Task requirements: Any image found in the entries is to be skipped; the rest is returned word for word.

Given information below:

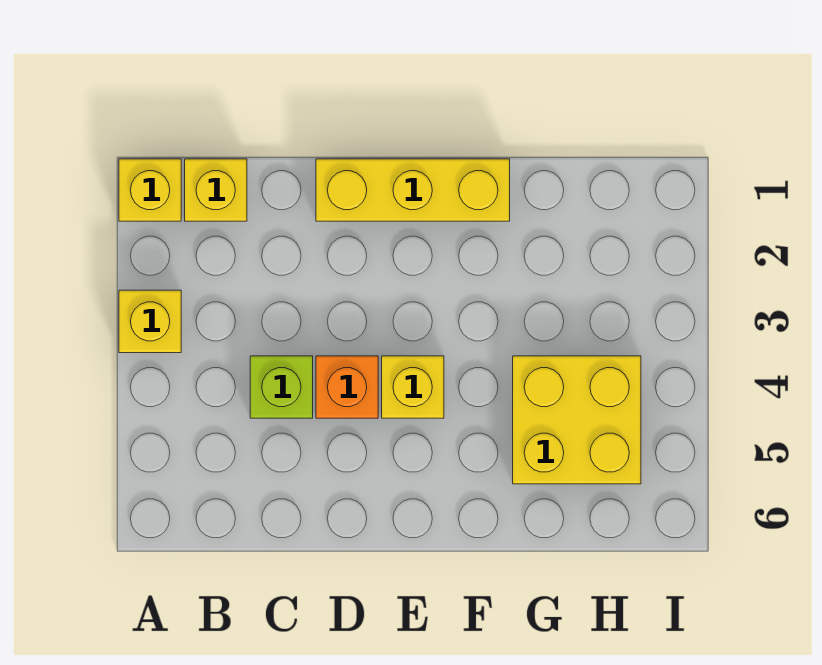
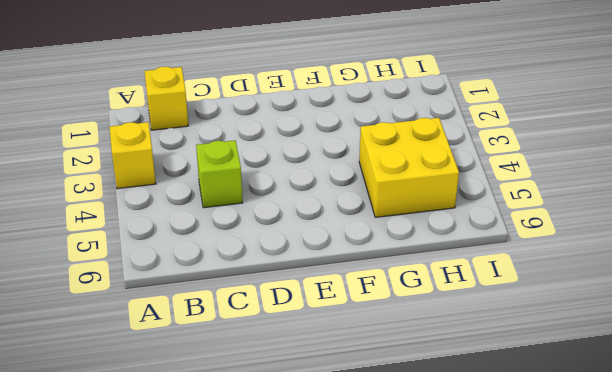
none -> yellow brick A1 level 1
none -> yellow brick D1:F1 level 1

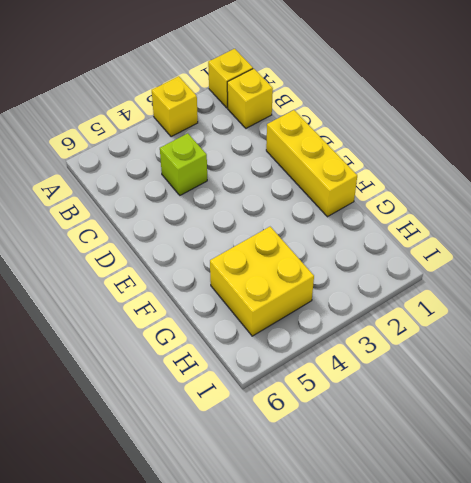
none -> orange brick D4 level 1
none -> yellow brick E4 level 1

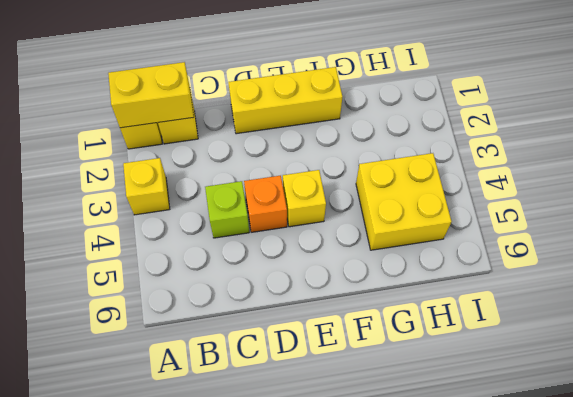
yellow brick A1:B1 level 2 -> none

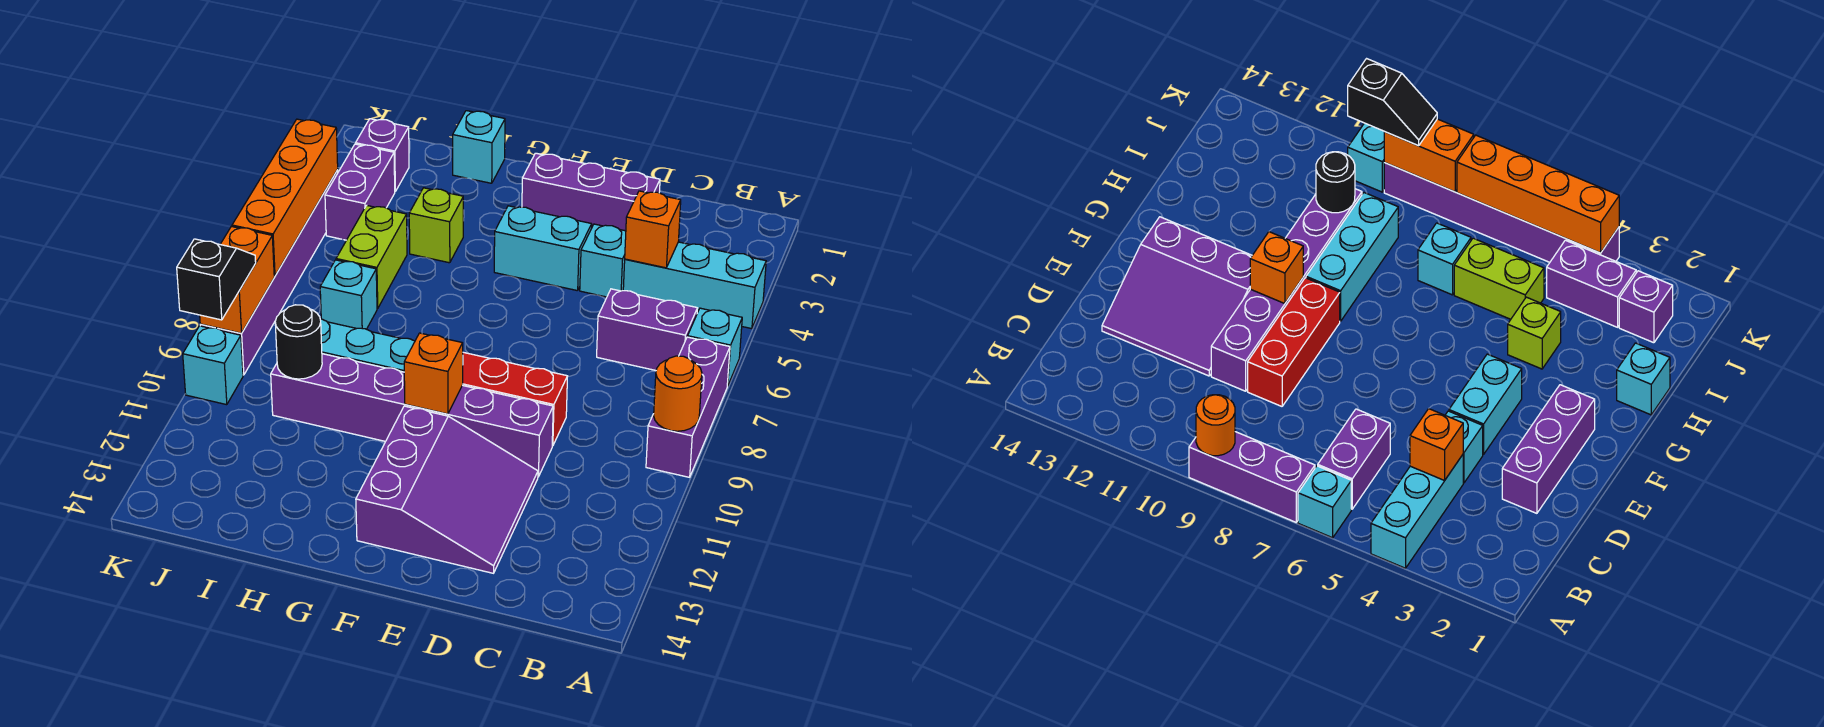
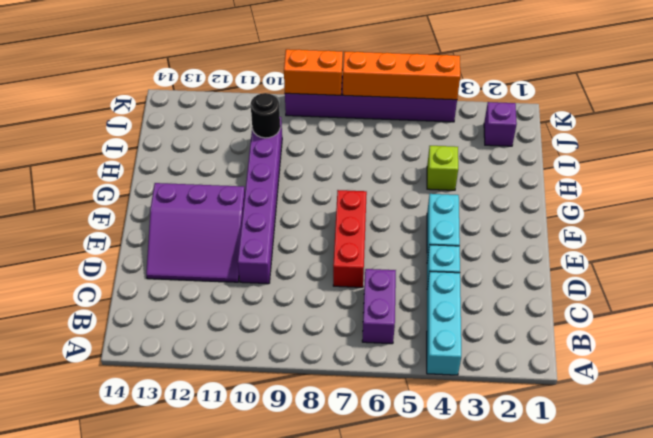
red brick D7:F7 level 1 -> red brick D9:F9 level 1
none -> cyan brick A6 level 1
none -> purple brick A7:A9 level 1
none -> purple brick D2:F2 level 1

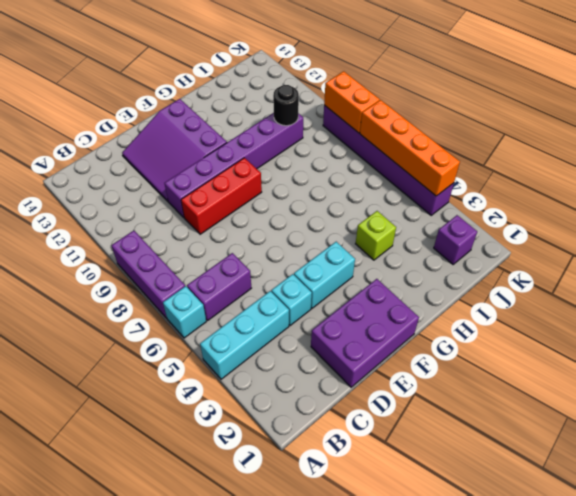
purple brick D1:F2 level 1 -> purple brick D2:F2 level 1
none -> cyan brick G9:I9 level 1
none -> cyan brick H1 level 1
none -> lime brick I5:I6 level 1

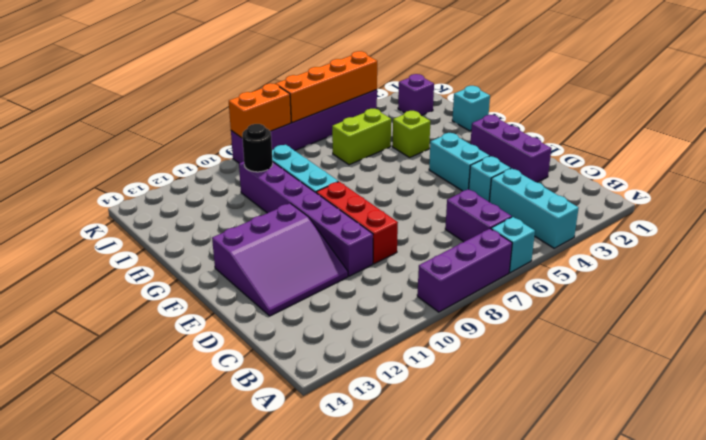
none -> cyan brick I7 level 1
none -> purple brick J3:J4 level 1
none -> cyan brick K10 level 1

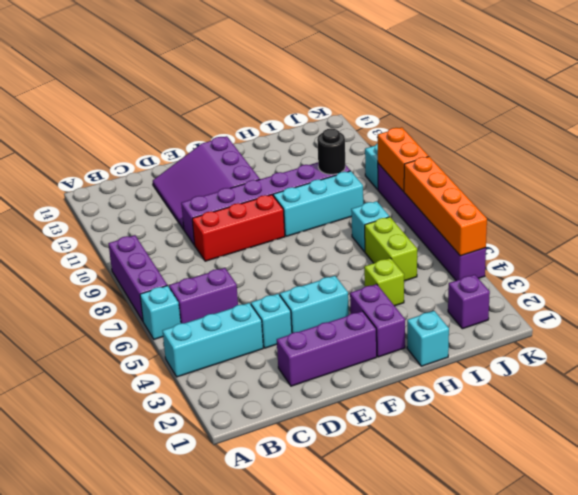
purple brick G2:G3 level 1 -> purple brick J3:J4 level 1
none -> orange round brick A9 level 2
none -> orange brick C4 level 2
none -> orange brick F10 level 2

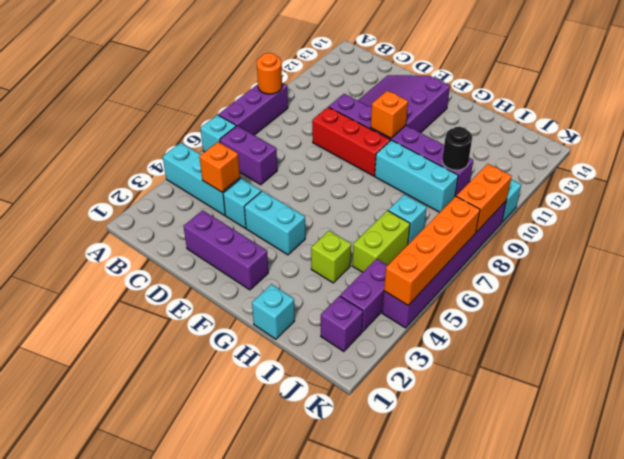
none -> black slope K9:K10 level 3 top 10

End of Given information.

Answer space:
none -> yellow brick A1 level 1
none -> yellow brick D1:F1 level 1

none -> orange brick D4 level 1
none -> yellow brick E4 level 1

yellow brick A1:B1 level 2 -> none

red brick D7:F7 level 1 -> red brick D9:F9 level 1
none -> cyan brick A6 level 1
none -> purple brick A7:A9 level 1
none -> purple brick D2:F2 level 1

purple brick D1:F2 level 1 -> purple brick D2:F2 level 1
none -> cyan brick G9:I9 level 1
none -> cyan brick H1 level 1
none -> lime brick I5:I6 level 1

none -> cyan brick I7 level 1
none -> purple brick J3:J4 level 1
none -> cyan brick K10 level 1

purple brick G2:G3 level 1 -> purple brick J3:J4 level 1
none -> orange round brick A9 level 2
none -> orange brick C4 level 2
none -> orange brick F10 level 2

none -> black slope K9:K10 level 3 top 10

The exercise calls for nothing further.